Task details:
For the material that follows, return exactly the lines from the one with "building: none -> [173,219,329,321]" through the one with "building: none -> [112,59,249,195]", both ends included.

----

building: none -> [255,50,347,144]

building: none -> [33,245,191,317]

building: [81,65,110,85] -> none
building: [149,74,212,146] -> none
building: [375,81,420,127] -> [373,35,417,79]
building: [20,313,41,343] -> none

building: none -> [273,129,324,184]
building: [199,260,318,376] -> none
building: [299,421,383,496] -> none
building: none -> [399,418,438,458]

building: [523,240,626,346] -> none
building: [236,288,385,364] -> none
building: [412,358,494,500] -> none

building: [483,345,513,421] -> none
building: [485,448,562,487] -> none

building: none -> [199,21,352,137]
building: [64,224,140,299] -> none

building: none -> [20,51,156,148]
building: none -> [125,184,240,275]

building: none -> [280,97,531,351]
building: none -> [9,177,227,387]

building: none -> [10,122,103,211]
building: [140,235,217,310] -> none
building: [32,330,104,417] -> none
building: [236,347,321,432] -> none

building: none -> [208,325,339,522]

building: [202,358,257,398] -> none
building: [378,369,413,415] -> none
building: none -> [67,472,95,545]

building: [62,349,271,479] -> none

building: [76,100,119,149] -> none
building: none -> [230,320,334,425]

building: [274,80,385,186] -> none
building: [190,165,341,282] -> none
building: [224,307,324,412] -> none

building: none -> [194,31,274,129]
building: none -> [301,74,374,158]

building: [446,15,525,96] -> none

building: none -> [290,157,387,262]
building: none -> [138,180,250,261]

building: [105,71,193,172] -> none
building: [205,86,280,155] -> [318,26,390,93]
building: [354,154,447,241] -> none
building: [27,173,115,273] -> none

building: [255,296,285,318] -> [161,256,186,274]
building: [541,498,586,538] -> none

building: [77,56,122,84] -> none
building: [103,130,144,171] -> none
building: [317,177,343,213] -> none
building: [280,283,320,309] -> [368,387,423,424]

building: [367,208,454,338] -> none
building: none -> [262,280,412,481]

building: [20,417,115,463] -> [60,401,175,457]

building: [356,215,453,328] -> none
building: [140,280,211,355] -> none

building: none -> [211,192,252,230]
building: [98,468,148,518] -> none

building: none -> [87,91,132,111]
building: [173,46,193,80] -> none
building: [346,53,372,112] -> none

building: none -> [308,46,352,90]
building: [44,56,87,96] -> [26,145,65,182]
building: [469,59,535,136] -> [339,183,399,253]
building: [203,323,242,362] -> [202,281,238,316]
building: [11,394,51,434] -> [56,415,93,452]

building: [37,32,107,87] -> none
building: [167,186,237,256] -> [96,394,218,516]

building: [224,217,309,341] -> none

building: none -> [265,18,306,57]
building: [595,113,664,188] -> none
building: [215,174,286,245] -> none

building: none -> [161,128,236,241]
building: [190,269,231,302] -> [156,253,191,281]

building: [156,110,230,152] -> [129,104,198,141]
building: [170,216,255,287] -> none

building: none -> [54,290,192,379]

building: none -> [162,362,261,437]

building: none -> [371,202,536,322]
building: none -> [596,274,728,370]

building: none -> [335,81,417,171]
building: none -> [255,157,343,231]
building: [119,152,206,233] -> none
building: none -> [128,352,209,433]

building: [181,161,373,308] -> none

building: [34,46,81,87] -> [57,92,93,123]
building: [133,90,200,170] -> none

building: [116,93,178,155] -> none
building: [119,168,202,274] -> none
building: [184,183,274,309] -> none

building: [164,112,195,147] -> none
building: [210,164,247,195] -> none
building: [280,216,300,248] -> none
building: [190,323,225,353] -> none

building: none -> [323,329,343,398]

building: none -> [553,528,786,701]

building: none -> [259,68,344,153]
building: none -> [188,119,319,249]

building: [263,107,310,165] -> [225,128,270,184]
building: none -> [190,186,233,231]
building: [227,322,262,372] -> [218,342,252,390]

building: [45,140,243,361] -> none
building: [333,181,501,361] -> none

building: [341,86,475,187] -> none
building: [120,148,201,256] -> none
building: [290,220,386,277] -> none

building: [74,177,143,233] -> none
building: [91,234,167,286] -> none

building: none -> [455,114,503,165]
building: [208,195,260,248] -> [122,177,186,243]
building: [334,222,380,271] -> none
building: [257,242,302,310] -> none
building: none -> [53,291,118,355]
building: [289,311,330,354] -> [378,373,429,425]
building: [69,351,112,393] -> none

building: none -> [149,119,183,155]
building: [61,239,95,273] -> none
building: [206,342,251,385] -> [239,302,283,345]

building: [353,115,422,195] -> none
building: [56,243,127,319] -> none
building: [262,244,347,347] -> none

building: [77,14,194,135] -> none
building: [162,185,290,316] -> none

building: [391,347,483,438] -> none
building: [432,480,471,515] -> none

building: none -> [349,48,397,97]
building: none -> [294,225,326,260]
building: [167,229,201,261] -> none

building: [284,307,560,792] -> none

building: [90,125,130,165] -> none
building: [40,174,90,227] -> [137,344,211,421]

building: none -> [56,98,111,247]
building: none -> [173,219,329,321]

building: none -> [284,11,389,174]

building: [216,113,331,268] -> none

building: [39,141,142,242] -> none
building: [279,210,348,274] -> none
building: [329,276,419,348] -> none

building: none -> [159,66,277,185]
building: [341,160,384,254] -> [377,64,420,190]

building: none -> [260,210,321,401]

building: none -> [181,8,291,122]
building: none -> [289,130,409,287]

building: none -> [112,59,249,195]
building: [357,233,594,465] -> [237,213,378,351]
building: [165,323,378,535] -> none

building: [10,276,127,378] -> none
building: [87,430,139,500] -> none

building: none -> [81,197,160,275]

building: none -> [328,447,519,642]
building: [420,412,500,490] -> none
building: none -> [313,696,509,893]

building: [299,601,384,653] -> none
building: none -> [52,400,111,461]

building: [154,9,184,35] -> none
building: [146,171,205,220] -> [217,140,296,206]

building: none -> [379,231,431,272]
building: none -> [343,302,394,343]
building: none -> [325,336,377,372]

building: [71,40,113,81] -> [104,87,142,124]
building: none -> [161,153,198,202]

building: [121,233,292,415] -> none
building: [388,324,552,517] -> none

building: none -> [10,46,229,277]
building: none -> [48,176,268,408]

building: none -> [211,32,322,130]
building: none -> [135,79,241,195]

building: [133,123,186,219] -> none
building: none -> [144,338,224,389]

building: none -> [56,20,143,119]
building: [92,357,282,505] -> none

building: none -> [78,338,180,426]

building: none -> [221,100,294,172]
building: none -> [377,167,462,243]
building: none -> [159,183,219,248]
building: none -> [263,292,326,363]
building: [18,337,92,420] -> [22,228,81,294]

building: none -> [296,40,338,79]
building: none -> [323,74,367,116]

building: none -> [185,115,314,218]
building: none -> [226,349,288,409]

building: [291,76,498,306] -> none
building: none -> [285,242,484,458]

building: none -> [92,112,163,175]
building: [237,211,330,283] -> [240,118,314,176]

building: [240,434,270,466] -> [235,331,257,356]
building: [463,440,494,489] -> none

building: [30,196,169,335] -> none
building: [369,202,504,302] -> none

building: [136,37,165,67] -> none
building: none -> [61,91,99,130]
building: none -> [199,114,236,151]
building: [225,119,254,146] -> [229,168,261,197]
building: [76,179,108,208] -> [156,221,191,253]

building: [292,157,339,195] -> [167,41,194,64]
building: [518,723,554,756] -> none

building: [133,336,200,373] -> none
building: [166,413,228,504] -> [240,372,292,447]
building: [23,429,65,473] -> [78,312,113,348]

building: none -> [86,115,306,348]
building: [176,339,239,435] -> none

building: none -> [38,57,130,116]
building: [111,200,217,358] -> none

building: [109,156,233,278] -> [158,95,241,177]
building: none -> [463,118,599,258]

----

Solution for this problem:
building: none -> [173,219,329,321]

building: none -> [284,11,389,174]

building: [216,113,331,268] -> none

building: [39,141,142,242] -> none
building: [279,210,348,274] -> none
building: [329,276,419,348] -> none

building: none -> [159,66,277,185]
building: [341,160,384,254] -> [377,64,420,190]

building: none -> [260,210,321,401]

building: none -> [181,8,291,122]
building: none -> [289,130,409,287]

building: none -> [112,59,249,195]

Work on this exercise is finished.